* PROBLEM TO WORK ON *
Without skipping anything, transcribe the listing that follows.

_ _ _ _ _

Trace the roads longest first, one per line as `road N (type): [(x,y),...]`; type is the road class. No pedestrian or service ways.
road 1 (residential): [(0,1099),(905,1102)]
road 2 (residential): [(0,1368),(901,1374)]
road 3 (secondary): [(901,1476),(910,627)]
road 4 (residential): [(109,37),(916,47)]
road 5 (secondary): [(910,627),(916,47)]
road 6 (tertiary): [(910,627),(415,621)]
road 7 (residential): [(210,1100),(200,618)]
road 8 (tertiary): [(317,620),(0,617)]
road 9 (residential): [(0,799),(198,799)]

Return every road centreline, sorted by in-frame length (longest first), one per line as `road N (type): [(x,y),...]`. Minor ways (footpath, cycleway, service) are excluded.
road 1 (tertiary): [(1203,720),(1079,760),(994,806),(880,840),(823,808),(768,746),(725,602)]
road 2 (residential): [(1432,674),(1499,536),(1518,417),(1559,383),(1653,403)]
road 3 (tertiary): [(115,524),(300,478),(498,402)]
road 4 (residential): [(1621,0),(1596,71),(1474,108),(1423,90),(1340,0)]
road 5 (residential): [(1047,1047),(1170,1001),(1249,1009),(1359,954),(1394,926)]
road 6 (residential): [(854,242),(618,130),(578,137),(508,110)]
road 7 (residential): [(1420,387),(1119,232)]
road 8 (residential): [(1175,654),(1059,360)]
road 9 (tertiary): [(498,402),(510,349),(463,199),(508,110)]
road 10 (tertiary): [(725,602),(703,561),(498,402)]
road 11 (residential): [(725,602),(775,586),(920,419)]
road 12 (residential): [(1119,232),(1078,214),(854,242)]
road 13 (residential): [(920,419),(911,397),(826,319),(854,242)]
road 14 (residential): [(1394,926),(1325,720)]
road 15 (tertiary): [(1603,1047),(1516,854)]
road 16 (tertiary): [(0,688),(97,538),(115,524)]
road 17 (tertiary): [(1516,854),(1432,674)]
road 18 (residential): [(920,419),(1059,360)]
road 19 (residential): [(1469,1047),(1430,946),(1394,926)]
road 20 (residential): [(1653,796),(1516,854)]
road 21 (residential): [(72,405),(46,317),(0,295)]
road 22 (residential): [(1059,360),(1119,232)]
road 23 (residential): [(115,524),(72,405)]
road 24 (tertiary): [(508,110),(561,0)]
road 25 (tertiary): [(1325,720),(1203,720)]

_ _ _ _ _

* ANSWER SECTION *
Trace the roads longest first, one per line as `road N (type): [(x,y),...]`; type is the road class. No pedestrian or service ways.
road 1 (residential): [(0,1099),(905,1102)]
road 2 (residential): [(0,1368),(901,1374)]
road 3 (secondary): [(901,1476),(910,627)]
road 4 (residential): [(109,37),(916,47)]
road 5 (secondary): [(910,627),(916,47)]
road 6 (tertiary): [(910,627),(415,621)]
road 7 (residential): [(210,1100),(200,618)]
road 8 (tertiary): [(317,620),(0,617)]
road 9 (residential): [(0,799),(198,799)]

Return every road centreline, sorted by in-frame length (longest first), one per line as `road N (type): [(x,y),...]`. Minor ways (footpath, cycleway, service) are excluded.
road 1 (tertiary): [(1203,720),(1079,760),(994,806),(880,840),(823,808),(768,746),(725,602)]
road 2 (residential): [(1432,674),(1499,536),(1518,417),(1559,383),(1653,403)]
road 3 (tertiary): [(115,524),(300,478),(498,402)]
road 4 (residential): [(1621,0),(1596,71),(1474,108),(1423,90),(1340,0)]
road 5 (residential): [(1047,1047),(1170,1001),(1249,1009),(1359,954),(1394,926)]
road 6 (residential): [(854,242),(618,130),(578,137),(508,110)]
road 7 (residential): [(1420,387),(1119,232)]
road 8 (residential): [(1175,654),(1059,360)]
road 9 (tertiary): [(498,402),(510,349),(463,199),(508,110)]
road 10 (tertiary): [(725,602),(703,561),(498,402)]
road 11 (residential): [(725,602),(775,586),(920,419)]
road 12 (residential): [(1119,232),(1078,214),(854,242)]
road 13 (residential): [(920,419),(911,397),(826,319),(854,242)]
road 14 (residential): [(1394,926),(1325,720)]
road 15 (tertiary): [(1603,1047),(1516,854)]
road 16 (tertiary): [(0,688),(97,538),(115,524)]
road 17 (tertiary): [(1516,854),(1432,674)]
road 18 (residential): [(920,419),(1059,360)]
road 19 (residential): [(1469,1047),(1430,946),(1394,926)]
road 20 (residential): [(1653,796),(1516,854)]
road 21 (residential): [(72,405),(46,317),(0,295)]
road 22 (residential): [(1059,360),(1119,232)]
road 23 (residential): [(115,524),(72,405)]
road 24 (tertiary): [(508,110),(561,0)]
road 25 (tertiary): [(1325,720),(1203,720)]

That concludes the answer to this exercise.